**Task to carry out:** The records below are to be restated word for word, with every picture left out.
________________
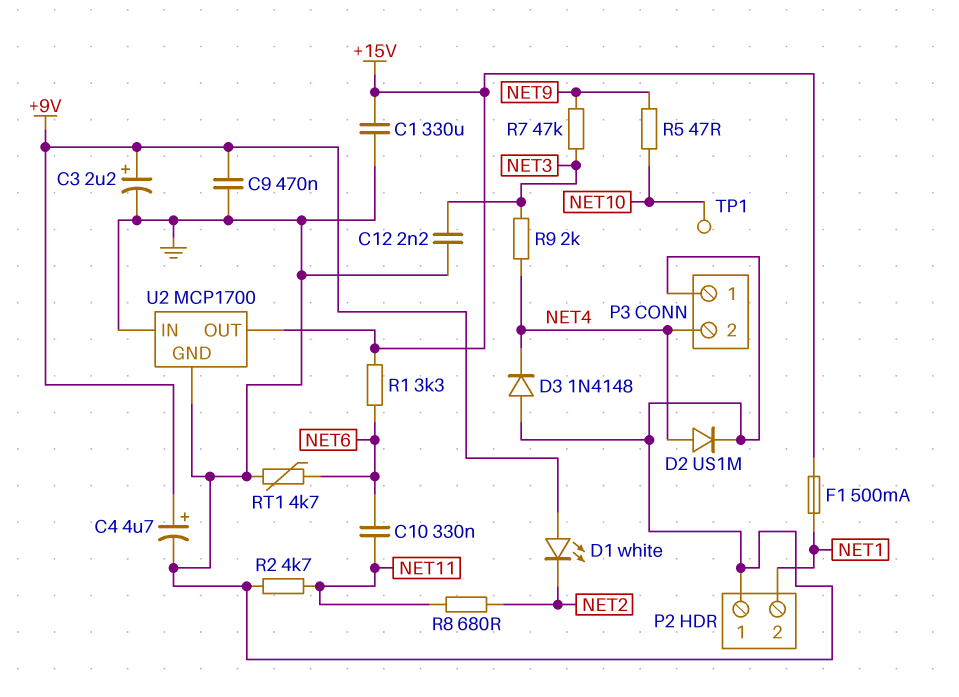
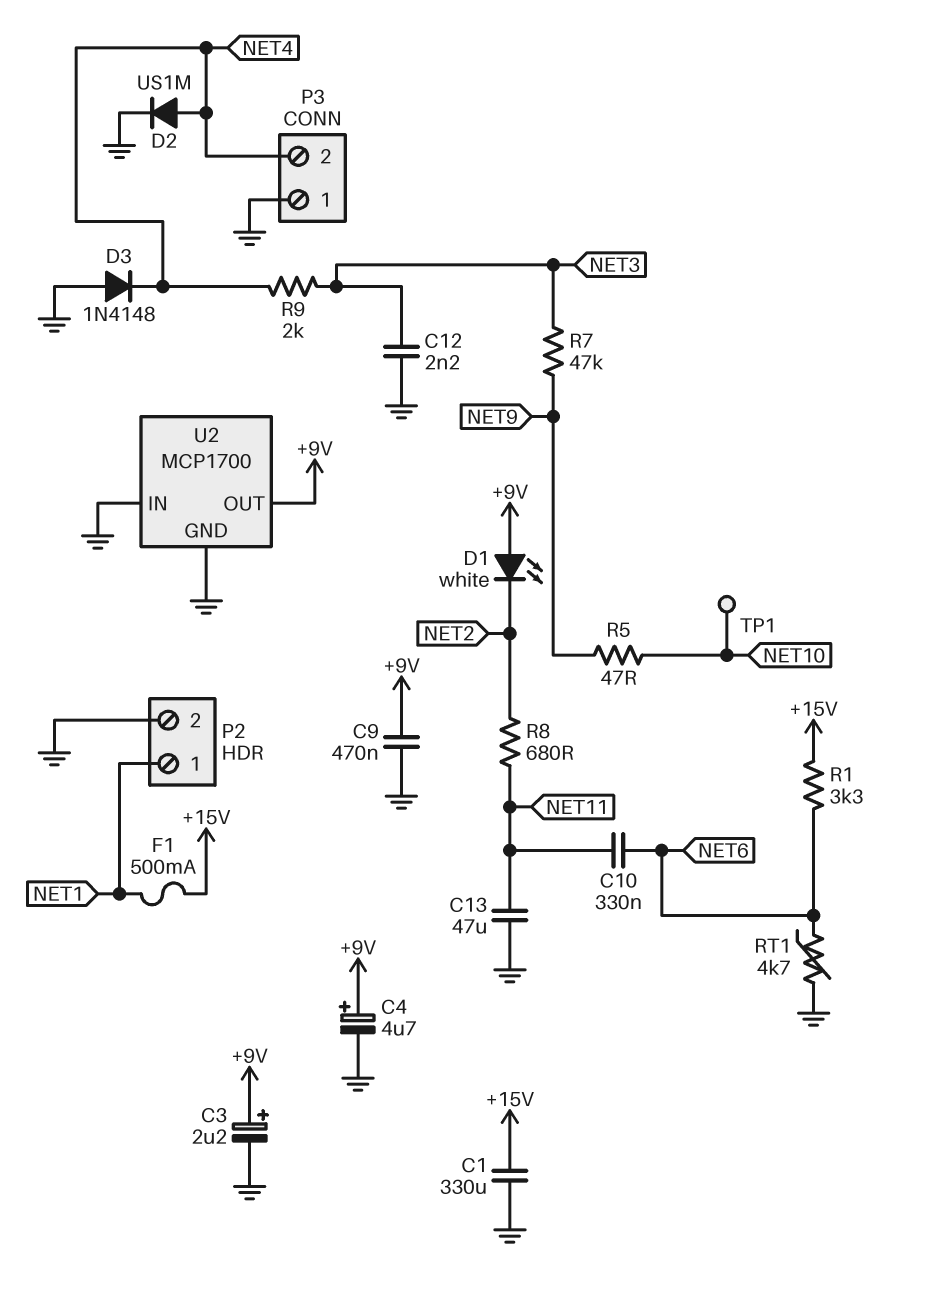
C13: none -> 47uF (GND, NET11)
P2 pin 1: GND -> NET1
P2 pin 2: NET1 -> GND
R2: 4.7k (GND, NET11) -> none
U2 pin OUT: +15V -> +9V

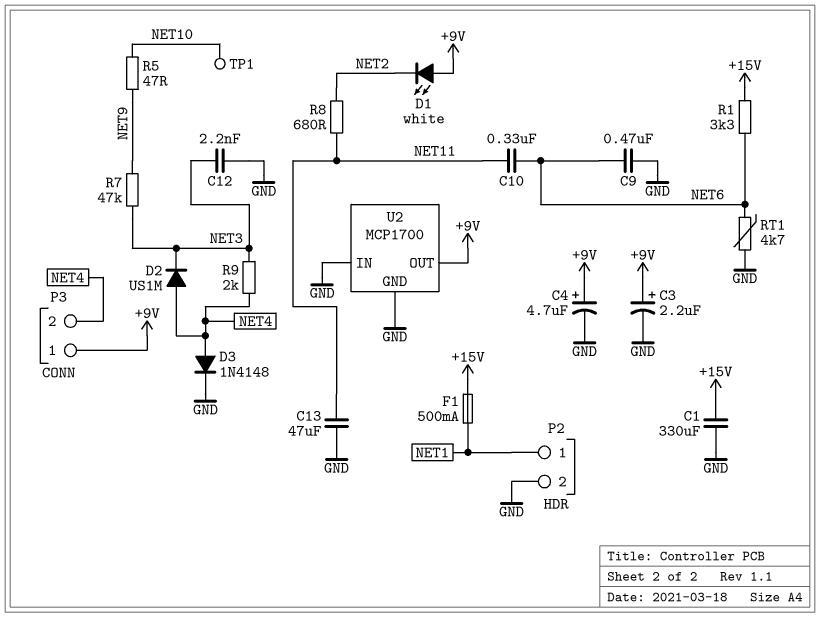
C9: 470nF (+9V, GND) -> 470nF (GND, NET6)
D2: diode US1M (A NET4, K GND) -> diode US1M (A NET4, K NET3)
D3: diode 1N4148 (A GND, K NET4) -> diode 1N4148 (A NET4, K GND)
P3 pin 1: GND -> +9V

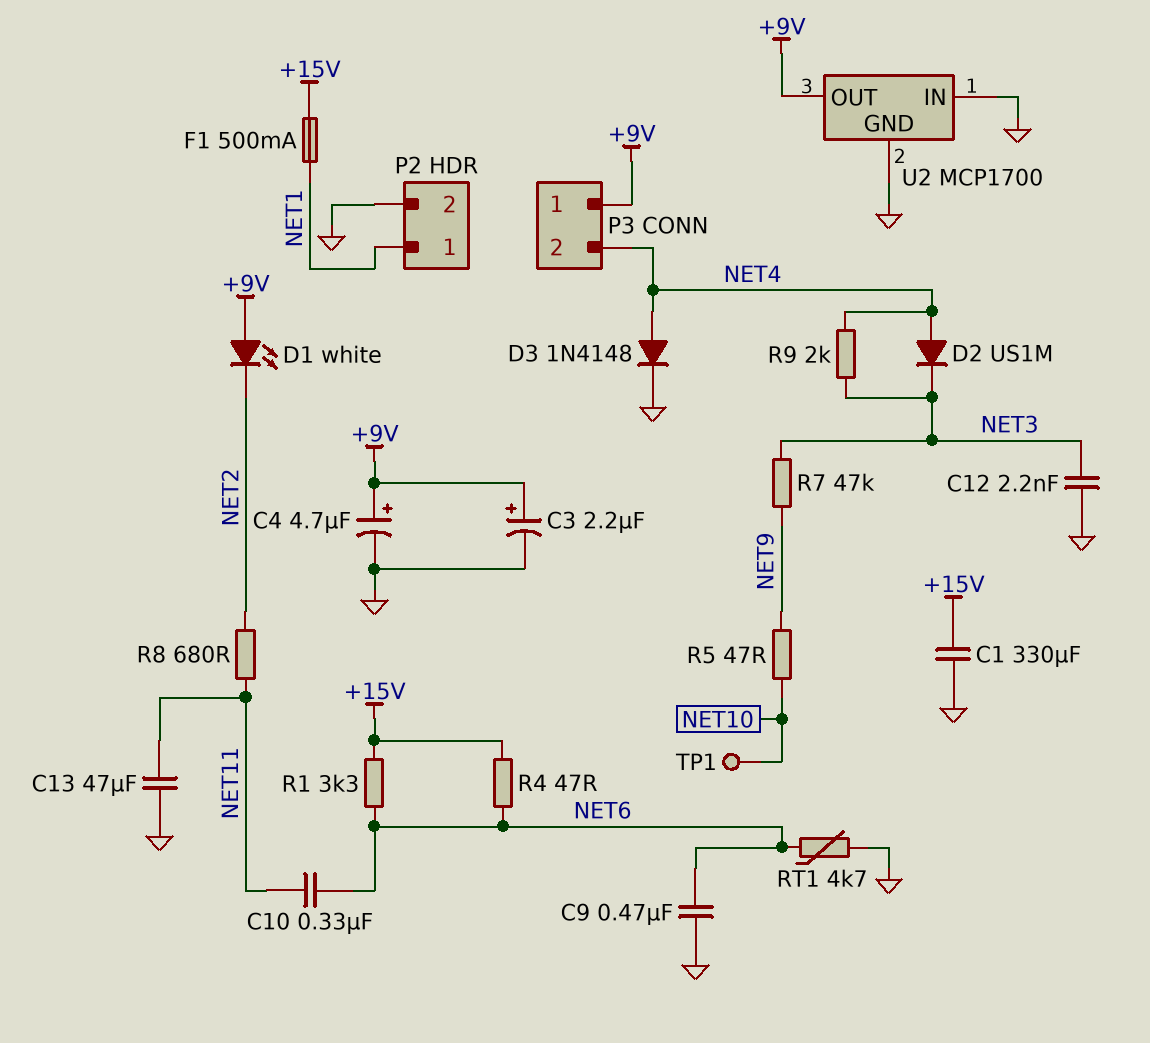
R4: none -> 47 (+15V, NET6)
________________
**Response box:**
C13: none -> 47uF (GND, NET11)
P2 pin 1: GND -> NET1
P2 pin 2: NET1 -> GND
R2: 4.7k (GND, NET11) -> none
U2 pin OUT: +15V -> +9V

C9: 470nF (+9V, GND) -> 470nF (GND, NET6)
D2: diode US1M (A NET4, K GND) -> diode US1M (A NET4, K NET3)
D3: diode 1N4148 (A GND, K NET4) -> diode 1N4148 (A NET4, K GND)
P3 pin 1: GND -> +9V

R4: none -> 47 (+15V, NET6)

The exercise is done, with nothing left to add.